(SUPPLIED RECORDS)
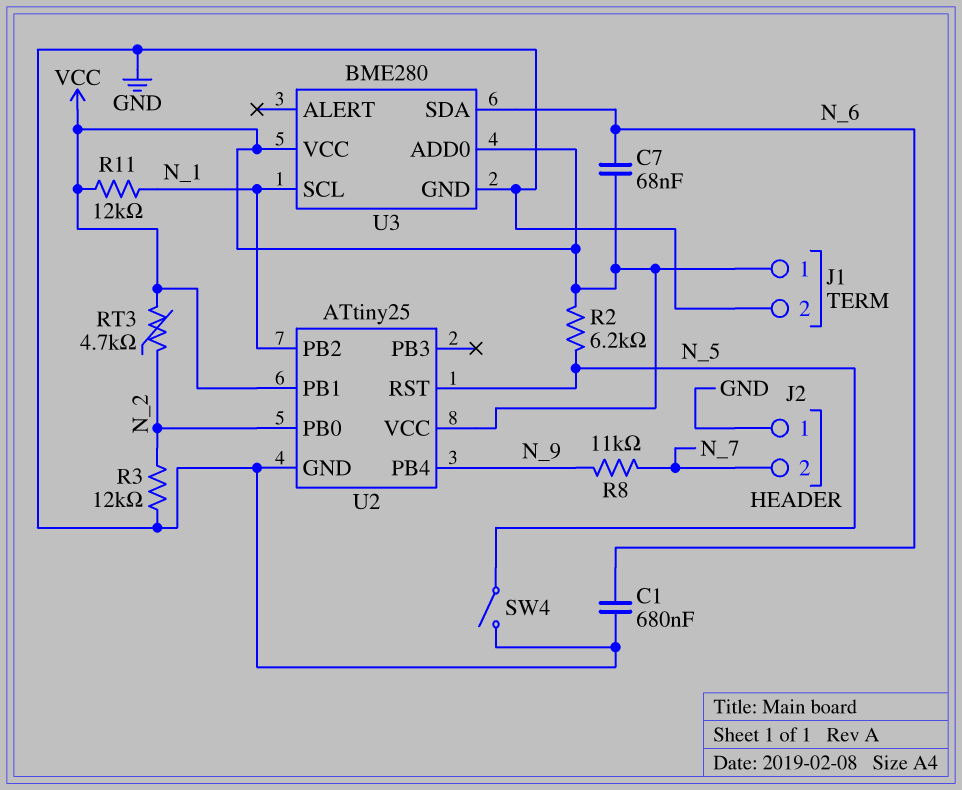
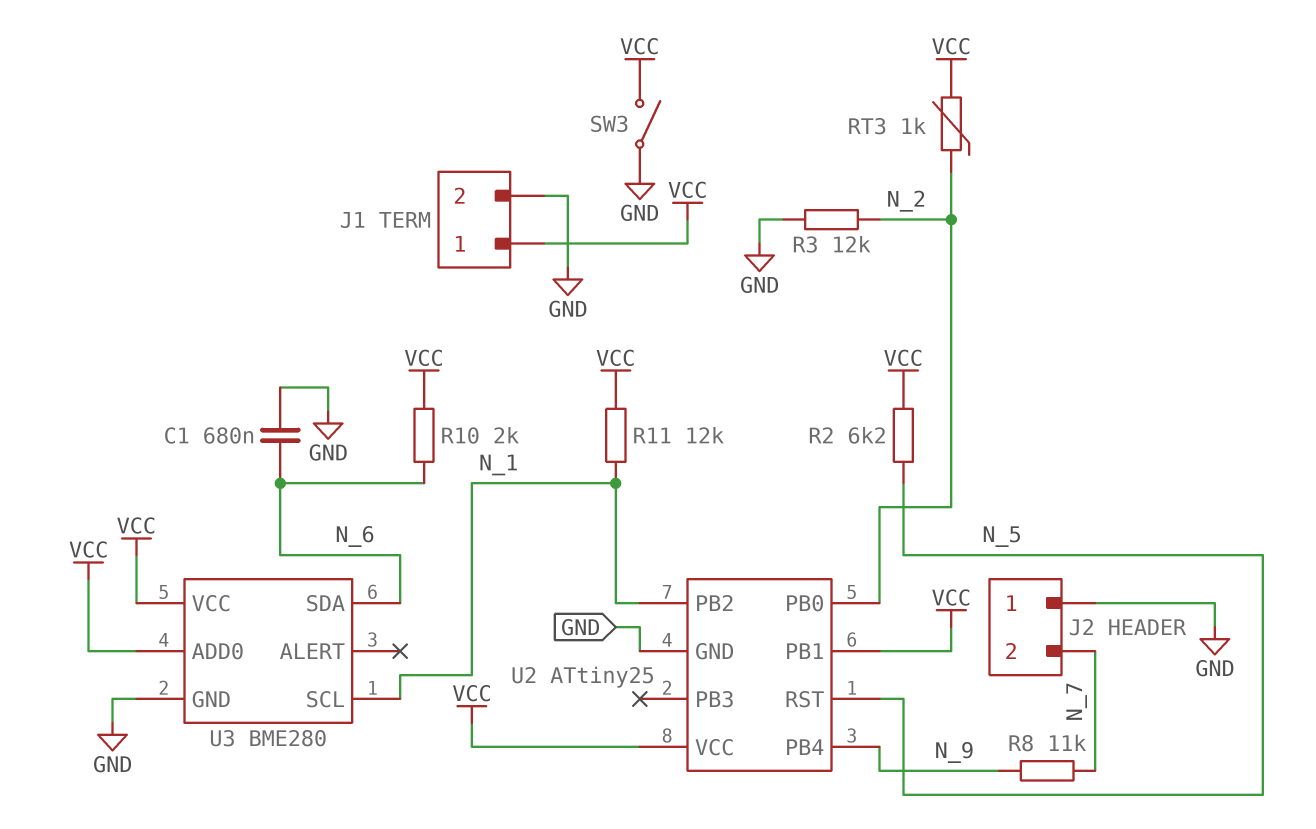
C7: 68nF (N_6, VCC) -> none
R10: none -> 2k (N_6, VCC)
RT3: 4.7k (N_2, VCC) -> 1k (N_2, VCC)
SW3: none -> switch (GND, VCC)
SW4: switch (GND, N_5) -> none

(TO DO)
Please give back the data above word for word, with no pictures included.

(SOLUTION)
C7: 68nF (N_6, VCC) -> none
R10: none -> 2k (N_6, VCC)
RT3: 4.7k (N_2, VCC) -> 1k (N_2, VCC)
SW3: none -> switch (GND, VCC)
SW4: switch (GND, N_5) -> none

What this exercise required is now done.